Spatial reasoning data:
::::

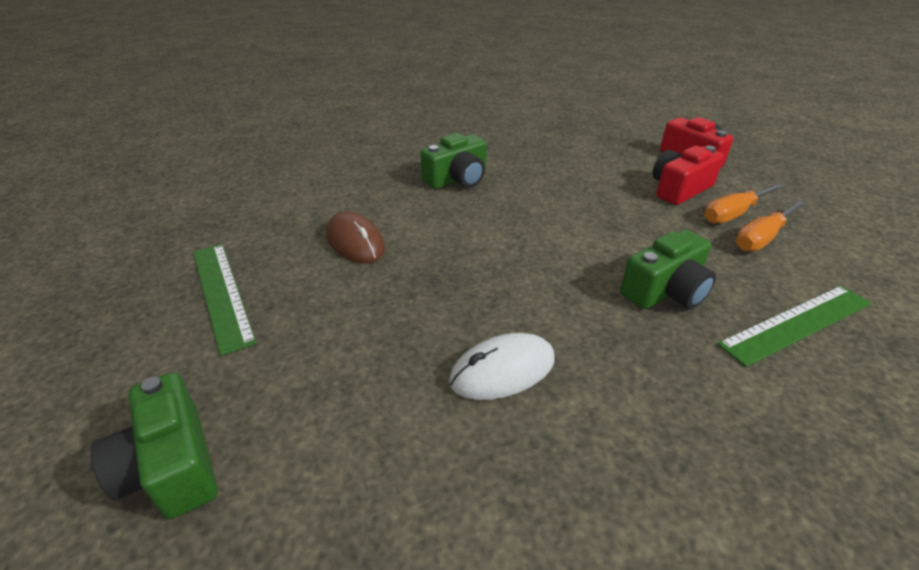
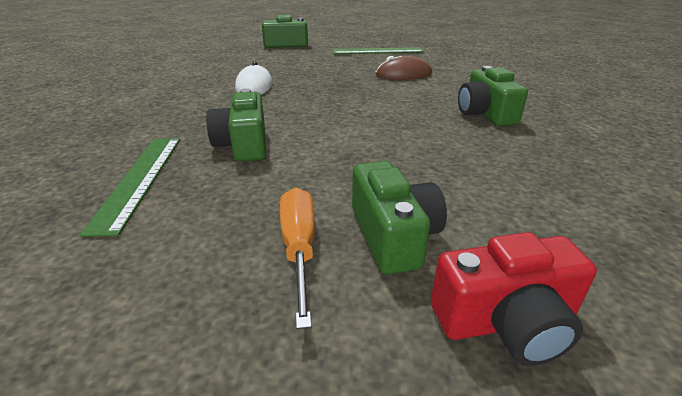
camera: 115 degrees right, 5 degrees down
(679, 189) = (393, 235): red camera -> green camera
(762, 238) = (236, 238): orange screwdriver -> none

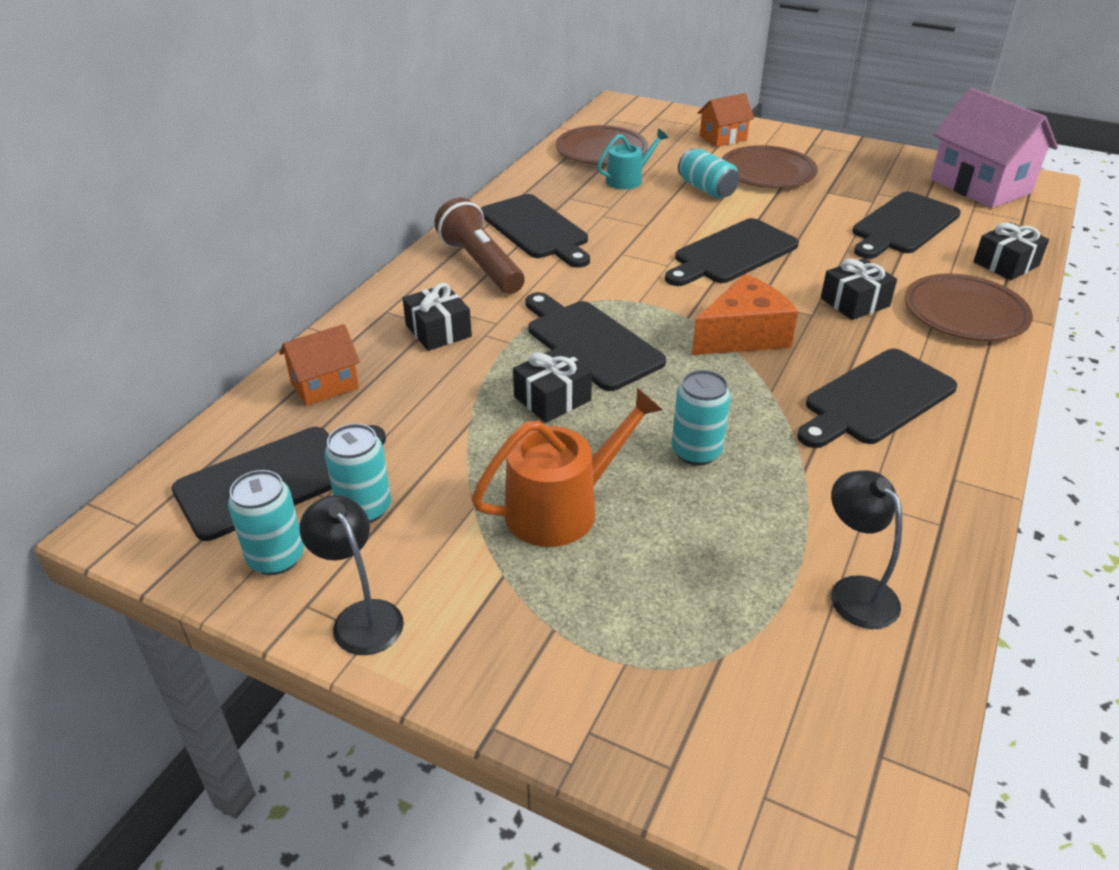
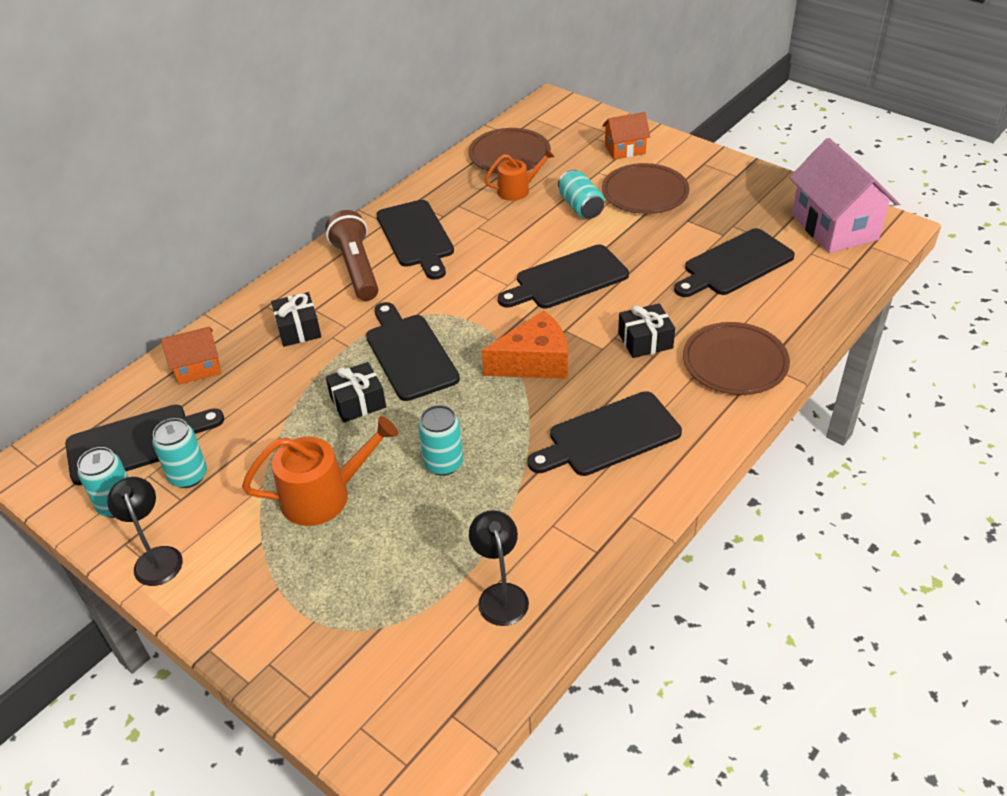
camera: 15 degrees right, 5 degrees up
(628, 180) = (517, 190): turquoise watering can -> orange watering can
(1006, 264) = (803, 316): black gift -> none

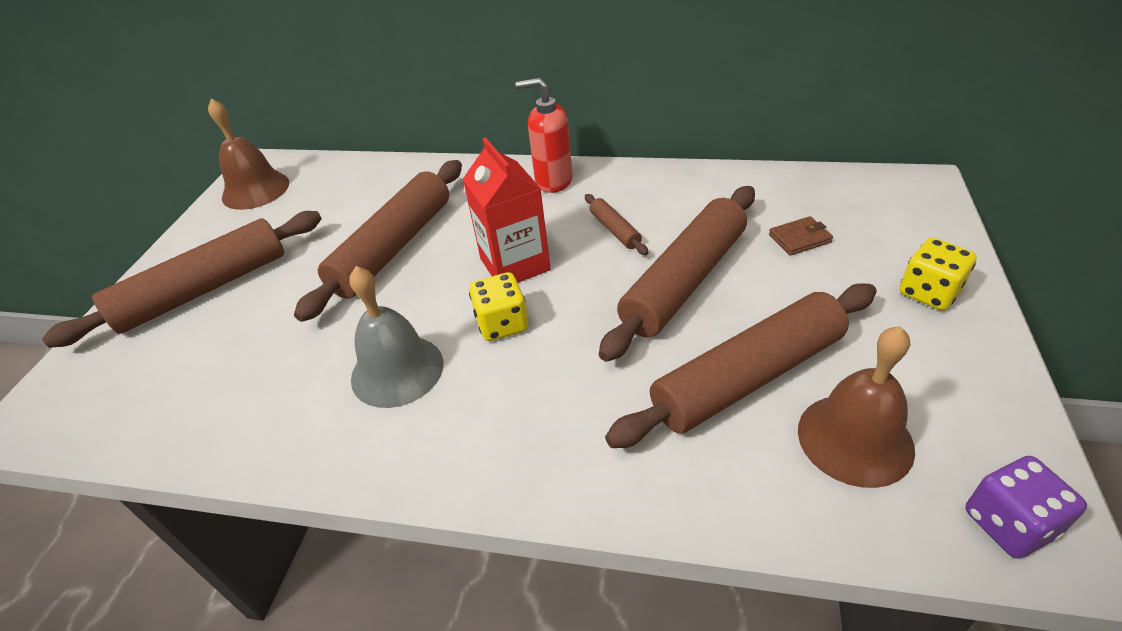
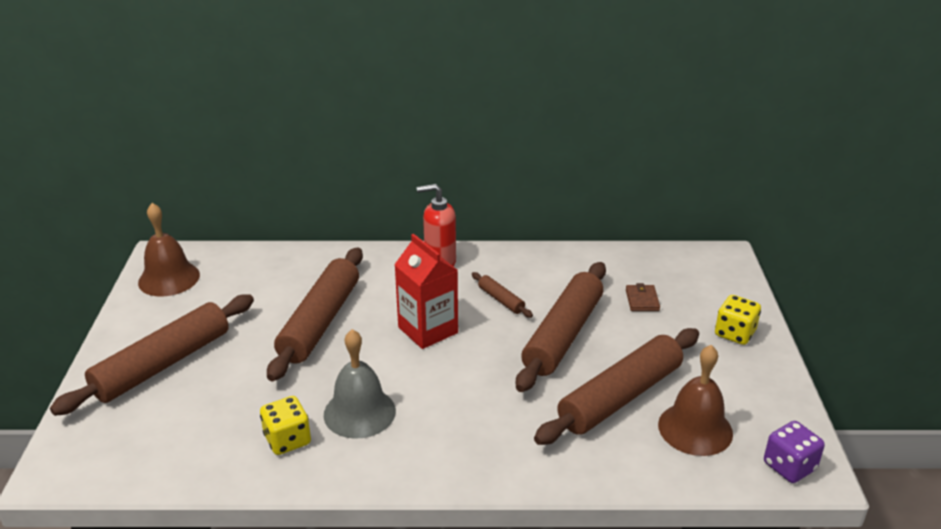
camera: 15 degrees left, 10 degrees down
(502, 324) = (431, 374): yellow dice -> yellow dice (287, 440)
(799, 238) = (642, 300): brown wallet -> brown wallet turned 60 degrees counterclockwise

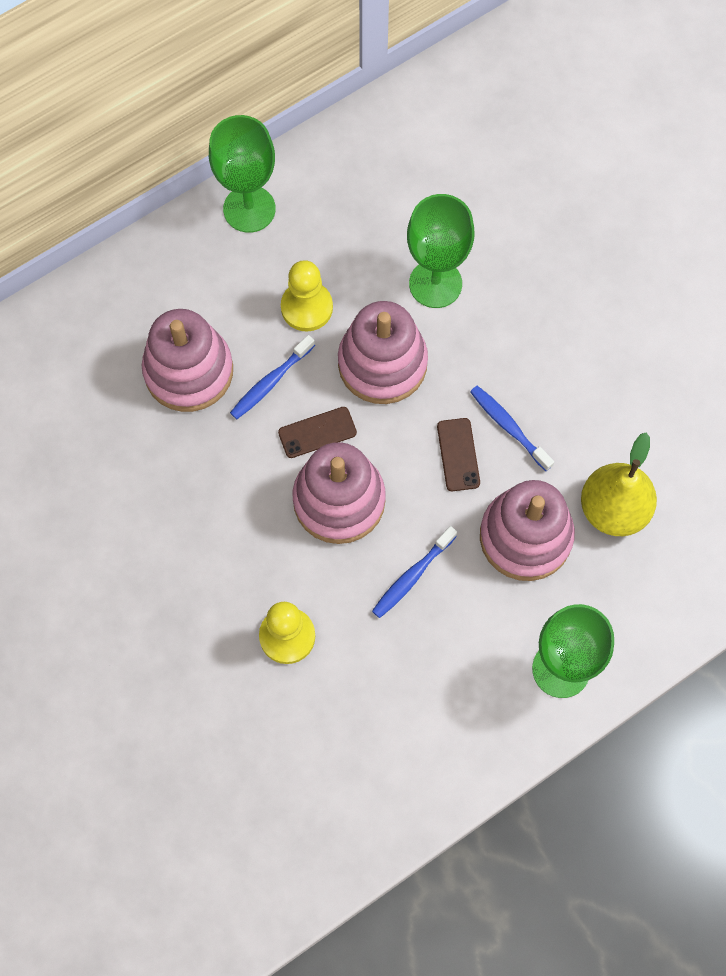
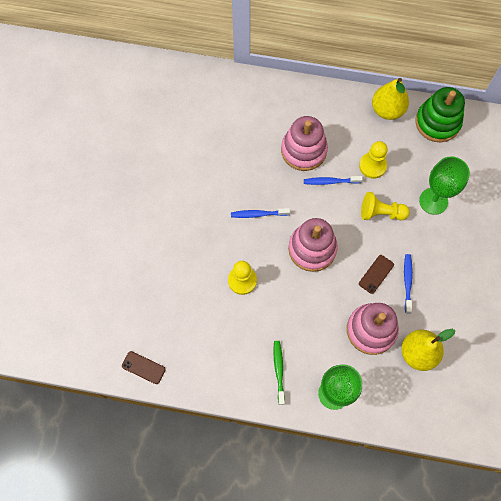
camera: 45 degrees right, 0 degrees up
(249, 209) = (387, 110): green goblet -> yellow pear
(317, 432) = (329, 216): brown phone -> brown phone (143, 367)
(335, 167) = (437, 122): none -> green stacking toy
(382, 363) = (381, 213): pink stacking toy -> yellow pawn
(412, 576) = (311, 303): blue toothbrush -> blue toothbrush (258, 214)
(460, 710) = (279, 370): none -> green toothbrush

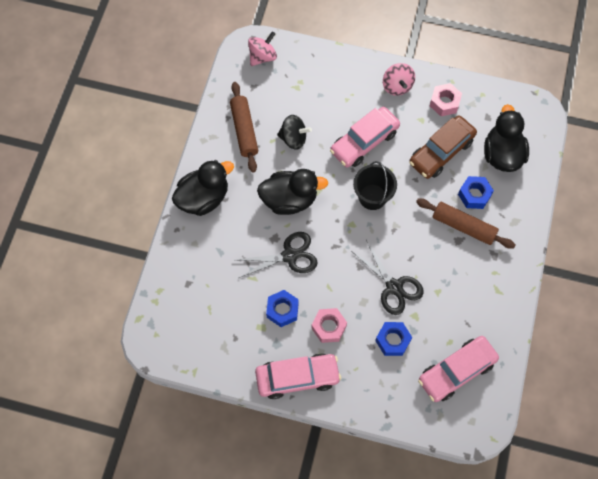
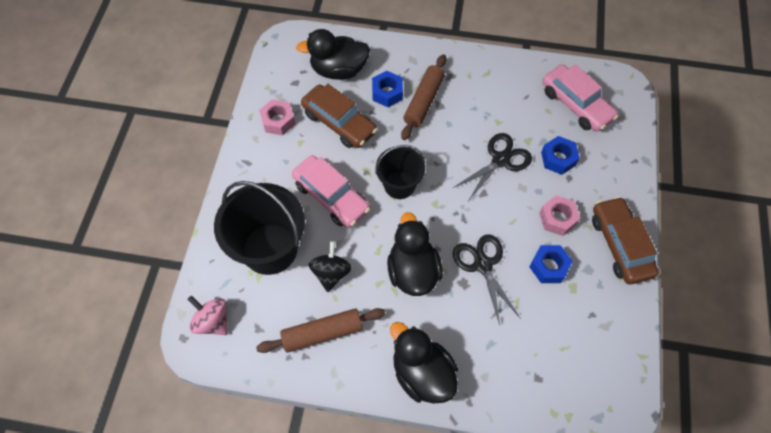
camera: 95 degrees left, 5 degrees down
(297, 377) = (620, 245): pink car -> brown car
(319, 95) = (270, 249): none -> black bucket
(397, 86) = (257, 167): pink spinning top -> none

::::

Give the records back exactly, with no pictures.

camera: 115 degrees right, 5 degrees down
(679, 189) = (393, 235): red camera -> green camera
(762, 238) = (236, 238): orange screwdriver -> none

camera: 15 degrees right, 5 degrees up
(628, 180) = (517, 190): turquoise watering can -> orange watering can
(1006, 264) = (803, 316): black gift -> none

camera: 15 degrees left, 10 degrees down
(502, 324) = (431, 374): yellow dice -> yellow dice (287, 440)
(799, 238) = (642, 300): brown wallet -> brown wallet turned 60 degrees counterclockwise

camera: 45 degrees right, 0 degrees up
(249, 209) = (387, 110): green goblet -> yellow pear
(317, 432) = (329, 216): brown phone -> brown phone (143, 367)
(335, 167) = (437, 122): none -> green stacking toy
(382, 363) = (381, 213): pink stacking toy -> yellow pawn
(412, 576) = (311, 303): blue toothbrush -> blue toothbrush (258, 214)
(460, 710) = (279, 370): none -> green toothbrush

camera: 95 degrees left, 5 degrees down
(297, 377) = (620, 245): pink car -> brown car
(319, 95) = (270, 249): none -> black bucket
(397, 86) = (257, 167): pink spinning top -> none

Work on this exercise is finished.